--- BEGIN Exercise materials ---

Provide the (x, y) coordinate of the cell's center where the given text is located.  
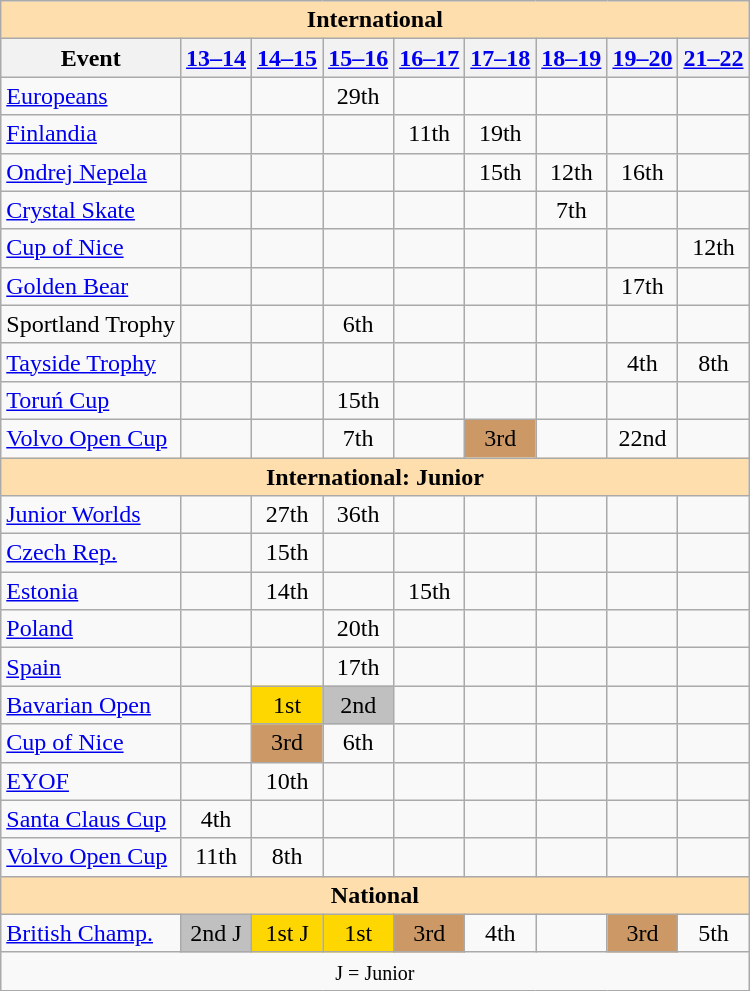
18–19 (572, 58)
Golden Bear (91, 286)
Sportland Trophy (91, 324)
19–20 (642, 58)
19th (500, 134)
27th (288, 515)
Junior Worlds (91, 515)
Crystal Skate (91, 210)
Europeans (91, 96)
EYOF (91, 781)
2nd (358, 705)
10th (288, 781)
Czech Rep. (91, 553)
17–18 (500, 58)
14–15 (288, 58)
Ondrej Nepela (91, 172)
Tayside Trophy (91, 362)
Finlandia (91, 134)
Estonia (91, 591)
16th (642, 172)
Spain (91, 667)
Poland (91, 629)
Event (91, 58)
15–16 (358, 58)
20th (358, 629)
16–17 (430, 58)
International (375, 20)
1st J (288, 933)
21–22 (714, 58)
International: Junior (375, 477)
29th (358, 96)
Toruń Cup (91, 400)
British Champ. (91, 933)
14th (288, 591)
22nd (642, 438)
Bavarian Open (91, 705)
National (375, 895)
5th (714, 933)
J = Junior (375, 971)
Santa Claus Cup (91, 819)
36th (358, 515)
2nd J (216, 933)
13–14 (216, 58)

--- END Exercise materials ---

Problem to solve =>
Reproduce every row above verbatim, line by line, omitting the picture placeholders.

The completed task =>
Provide the (x, y) coordinate of the cell's center where the given text is located.  
18–19 (572, 58)
Golden Bear (91, 286)
Sportland Trophy (91, 324)
19–20 (642, 58)
19th (500, 134)
27th (288, 515)
Junior Worlds (91, 515)
Crystal Skate (91, 210)
Europeans (91, 96)
EYOF (91, 781)
2nd (358, 705)
10th (288, 781)
Czech Rep. (91, 553)
17–18 (500, 58)
14–15 (288, 58)
Ondrej Nepela (91, 172)
Tayside Trophy (91, 362)
Finlandia (91, 134)
Estonia (91, 591)
16th (642, 172)
Spain (91, 667)
Poland (91, 629)
Event (91, 58)
15–16 (358, 58)
20th (358, 629)
16–17 (430, 58)
International (375, 20)
1st J (288, 933)
21–22 (714, 58)
International: Junior (375, 477)
29th (358, 96)
Toruń Cup (91, 400)
British Champ. (91, 933)
14th (288, 591)
22nd (642, 438)
Bavarian Open (91, 705)
National (375, 895)
5th (714, 933)
J = Junior (375, 971)
Santa Claus Cup (91, 819)
36th (358, 515)
2nd J (216, 933)
13–14 (216, 58)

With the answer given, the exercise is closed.